→ Source material:
◆ ◆ ◆

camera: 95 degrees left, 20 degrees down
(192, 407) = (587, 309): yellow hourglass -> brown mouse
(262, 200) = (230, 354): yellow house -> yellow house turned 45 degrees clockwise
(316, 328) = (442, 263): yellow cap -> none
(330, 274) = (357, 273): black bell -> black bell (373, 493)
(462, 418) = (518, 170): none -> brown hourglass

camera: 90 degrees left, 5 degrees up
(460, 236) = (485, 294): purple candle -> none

◆ ◆ ◆

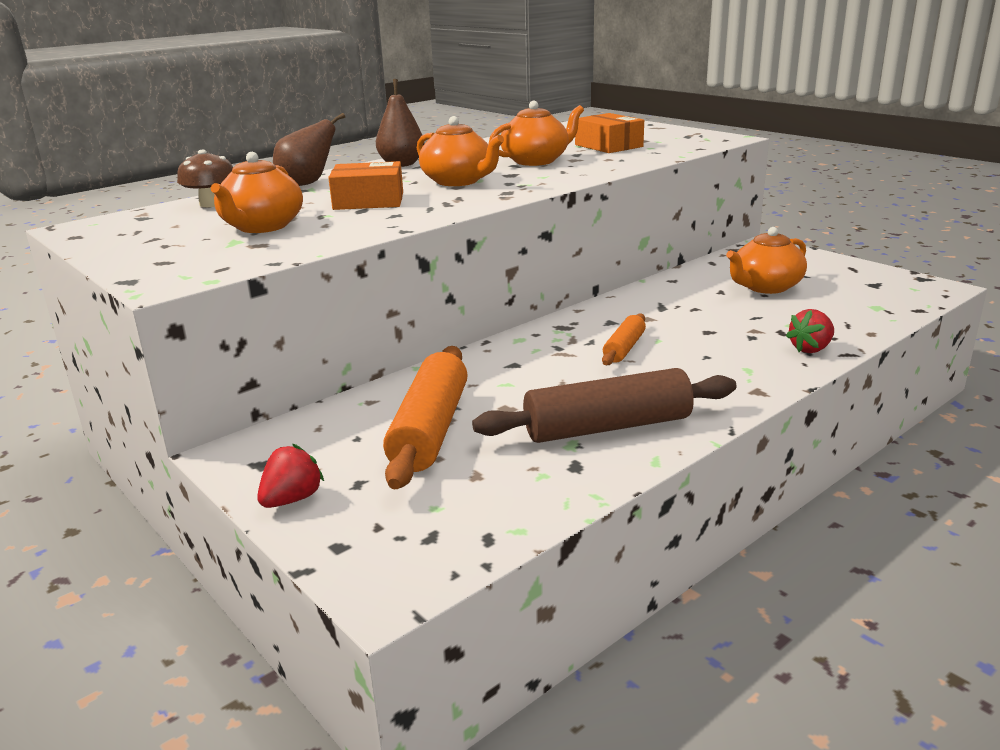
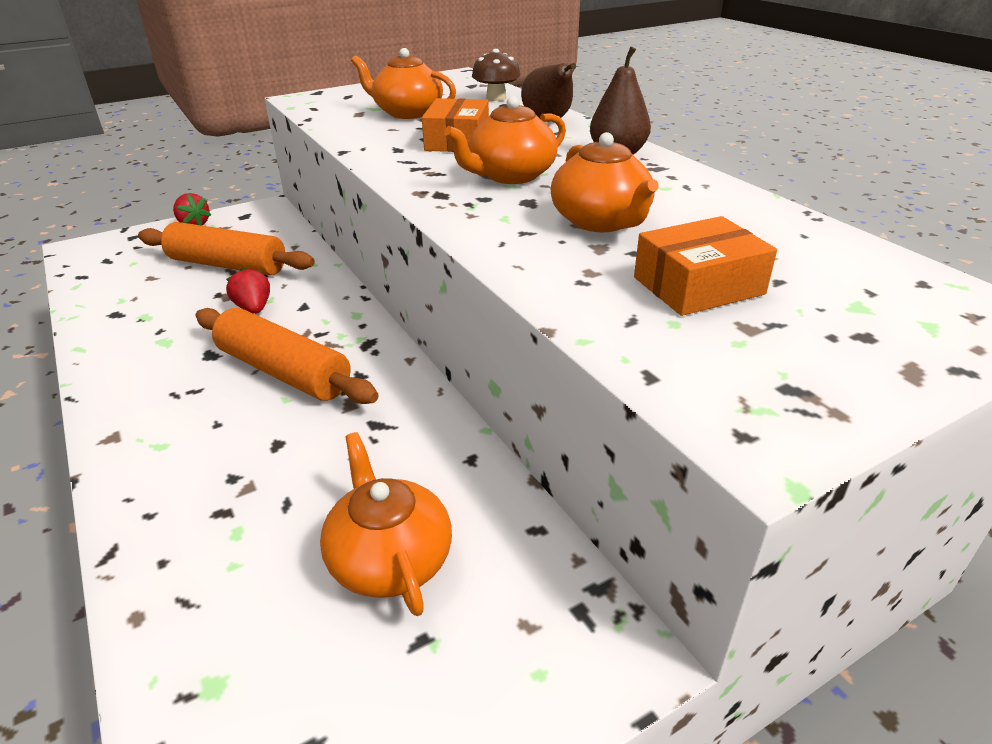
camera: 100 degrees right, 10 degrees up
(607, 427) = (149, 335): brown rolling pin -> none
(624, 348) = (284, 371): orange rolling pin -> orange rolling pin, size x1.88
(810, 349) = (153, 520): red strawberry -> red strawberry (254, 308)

◆ ◆ ◆

→ What is needed: For each line above that contains the word "degrees", make a copy.

→ Result:
camera: 95 degrees left, 20 degrees down
(262, 200) = (230, 354): yellow house -> yellow house turned 45 degrees clockwise
camera: 90 degrees left, 5 degrees up
camera: 100 degrees right, 10 degrees up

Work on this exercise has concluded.